* [Task item] Word for word, retype the entire listing.

Record excerpts START

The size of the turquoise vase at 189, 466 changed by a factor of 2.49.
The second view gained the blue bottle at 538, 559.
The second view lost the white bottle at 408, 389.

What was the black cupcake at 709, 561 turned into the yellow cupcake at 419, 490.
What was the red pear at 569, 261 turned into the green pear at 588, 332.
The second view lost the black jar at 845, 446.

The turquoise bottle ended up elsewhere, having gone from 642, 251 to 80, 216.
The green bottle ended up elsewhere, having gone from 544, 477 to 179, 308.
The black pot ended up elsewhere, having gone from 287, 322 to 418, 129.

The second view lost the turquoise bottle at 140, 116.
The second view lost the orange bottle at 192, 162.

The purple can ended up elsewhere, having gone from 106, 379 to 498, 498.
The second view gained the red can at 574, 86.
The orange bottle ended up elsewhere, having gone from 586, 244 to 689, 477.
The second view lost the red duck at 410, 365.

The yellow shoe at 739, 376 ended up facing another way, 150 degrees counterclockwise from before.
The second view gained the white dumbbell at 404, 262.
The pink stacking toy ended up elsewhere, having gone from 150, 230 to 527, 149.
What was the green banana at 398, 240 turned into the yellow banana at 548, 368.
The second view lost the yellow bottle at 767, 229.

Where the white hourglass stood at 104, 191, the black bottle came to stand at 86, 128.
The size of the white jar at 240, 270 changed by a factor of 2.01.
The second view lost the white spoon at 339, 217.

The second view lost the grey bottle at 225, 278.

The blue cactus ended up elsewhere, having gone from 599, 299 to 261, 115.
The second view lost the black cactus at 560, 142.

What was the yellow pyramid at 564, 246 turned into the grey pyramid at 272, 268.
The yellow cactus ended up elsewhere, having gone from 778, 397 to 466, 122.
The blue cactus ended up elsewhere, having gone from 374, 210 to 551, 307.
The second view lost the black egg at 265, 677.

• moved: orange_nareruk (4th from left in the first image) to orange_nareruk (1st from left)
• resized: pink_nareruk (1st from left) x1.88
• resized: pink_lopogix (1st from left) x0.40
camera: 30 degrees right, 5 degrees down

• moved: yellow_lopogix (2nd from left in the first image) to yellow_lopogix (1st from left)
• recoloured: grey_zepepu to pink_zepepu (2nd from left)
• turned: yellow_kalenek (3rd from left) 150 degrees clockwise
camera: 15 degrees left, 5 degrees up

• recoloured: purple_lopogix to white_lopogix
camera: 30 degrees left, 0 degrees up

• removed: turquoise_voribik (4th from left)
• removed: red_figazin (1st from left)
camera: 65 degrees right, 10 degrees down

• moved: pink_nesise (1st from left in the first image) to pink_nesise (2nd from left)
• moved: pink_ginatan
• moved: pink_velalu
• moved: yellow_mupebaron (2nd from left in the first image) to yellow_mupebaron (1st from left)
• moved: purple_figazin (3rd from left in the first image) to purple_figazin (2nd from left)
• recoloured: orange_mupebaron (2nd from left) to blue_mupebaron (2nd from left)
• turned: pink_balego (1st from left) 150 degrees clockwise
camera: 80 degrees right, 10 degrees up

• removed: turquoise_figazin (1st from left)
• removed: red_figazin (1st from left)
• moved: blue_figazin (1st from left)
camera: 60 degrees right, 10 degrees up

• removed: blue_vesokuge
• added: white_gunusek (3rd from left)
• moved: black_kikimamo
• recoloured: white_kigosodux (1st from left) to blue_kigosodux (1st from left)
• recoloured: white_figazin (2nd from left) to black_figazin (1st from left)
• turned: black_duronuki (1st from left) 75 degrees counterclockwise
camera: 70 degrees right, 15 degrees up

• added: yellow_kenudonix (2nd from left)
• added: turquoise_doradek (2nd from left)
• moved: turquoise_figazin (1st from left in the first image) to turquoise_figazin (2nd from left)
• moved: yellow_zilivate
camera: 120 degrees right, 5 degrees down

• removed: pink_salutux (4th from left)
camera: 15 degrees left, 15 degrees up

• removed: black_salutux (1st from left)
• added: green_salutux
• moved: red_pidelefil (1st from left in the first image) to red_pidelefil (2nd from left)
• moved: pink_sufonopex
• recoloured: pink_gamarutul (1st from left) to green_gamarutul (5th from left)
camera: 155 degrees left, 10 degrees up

Record excerpts END

* [Response]
The size of the turquoise vase at 189, 466 changed by a factor of 2.49.
The second view gained the blue bottle at 538, 559.
The second view lost the white bottle at 408, 389.

What was the black cupcake at 709, 561 turned into the yellow cupcake at 419, 490.
What was the red pear at 569, 261 turned into the green pear at 588, 332.
The second view lost the black jar at 845, 446.

The turquoise bottle ended up elsewhere, having gone from 642, 251 to 80, 216.
The green bottle ended up elsewhere, having gone from 544, 477 to 179, 308.
The black pot ended up elsewhere, having gone from 287, 322 to 418, 129.

The second view lost the turquoise bottle at 140, 116.
The second view lost the orange bottle at 192, 162.

The purple can ended up elsewhere, having gone from 106, 379 to 498, 498.
The second view gained the red can at 574, 86.
The orange bottle ended up elsewhere, having gone from 586, 244 to 689, 477.
The second view lost the red duck at 410, 365.

The yellow shoe at 739, 376 ended up facing another way, 150 degrees counterclockwise from before.
The second view gained the white dumbbell at 404, 262.
The pink stacking toy ended up elsewhere, having gone from 150, 230 to 527, 149.
What was the green banana at 398, 240 turned into the yellow banana at 548, 368.
The second view lost the yellow bottle at 767, 229.

Where the white hourglass stood at 104, 191, the black bottle came to stand at 86, 128.
The size of the white jar at 240, 270 changed by a factor of 2.01.
The second view lost the white spoon at 339, 217.

The second view lost the grey bottle at 225, 278.

The blue cactus ended up elsewhere, having gone from 599, 299 to 261, 115.
The second view lost the black cactus at 560, 142.

What was the yellow pyramid at 564, 246 turned into the grey pyramid at 272, 268.
The yellow cactus ended up elsewhere, having gone from 778, 397 to 466, 122.
The blue cactus ended up elsewhere, having gone from 374, 210 to 551, 307.
The second view lost the black egg at 265, 677.

• moved: orange_nareruk (4th from left in the first image) to orange_nareruk (1st from left)
• resized: pink_nareruk (1st from left) x1.88
• resized: pink_lopogix (1st from left) x0.40
camera: 30 degrees right, 5 degrees down

• moved: yellow_lopogix (2nd from left in the first image) to yellow_lopogix (1st from left)
• recoloured: grey_zepepu to pink_zepepu (2nd from left)
• turned: yellow_kalenek (3rd from left) 150 degrees clockwise
camera: 15 degrees left, 5 degrees up

• recoloured: purple_lopogix to white_lopogix
camera: 30 degrees left, 0 degrees up

• removed: turquoise_voribik (4th from left)
• removed: red_figazin (1st from left)
camera: 65 degrees right, 10 degrees down

• moved: pink_nesise (1st from left in the first image) to pink_nesise (2nd from left)
• moved: pink_ginatan
• moved: pink_velalu
• moved: yellow_mupebaron (2nd from left in the first image) to yellow_mupebaron (1st from left)
• moved: purple_figazin (3rd from left in the first image) to purple_figazin (2nd from left)
• recoloured: orange_mupebaron (2nd from left) to blue_mupebaron (2nd from left)
• turned: pink_balego (1st from left) 150 degrees clockwise
camera: 80 degrees right, 10 degrees up

• removed: turquoise_figazin (1st from left)
• removed: red_figazin (1st from left)
• moved: blue_figazin (1st from left)
camera: 60 degrees right, 10 degrees up

• removed: blue_vesokuge
• added: white_gunusek (3rd from left)
• moved: black_kikimamo
• recoloured: white_kigosodux (1st from left) to blue_kigosodux (1st from left)
• recoloured: white_figazin (2nd from left) to black_figazin (1st from left)
• turned: black_duronuki (1st from left) 75 degrees counterclockwise
camera: 70 degrees right, 15 degrees up

• added: yellow_kenudonix (2nd from left)
• added: turquoise_doradek (2nd from left)
• moved: turquoise_figazin (1st from left in the first image) to turquoise_figazin (2nd from left)
• moved: yellow_zilivate
camera: 120 degrees right, 5 degrees down

• removed: pink_salutux (4th from left)
camera: 15 degrees left, 15 degrees up

• removed: black_salutux (1st from left)
• added: green_salutux
• moved: red_pidelefil (1st from left in the first image) to red_pidelefil (2nd from left)
• moved: pink_sufonopex
• recoloured: pink_gamarutul (1st from left) to green_gamarutul (5th from left)
camera: 155 degrees left, 10 degrees up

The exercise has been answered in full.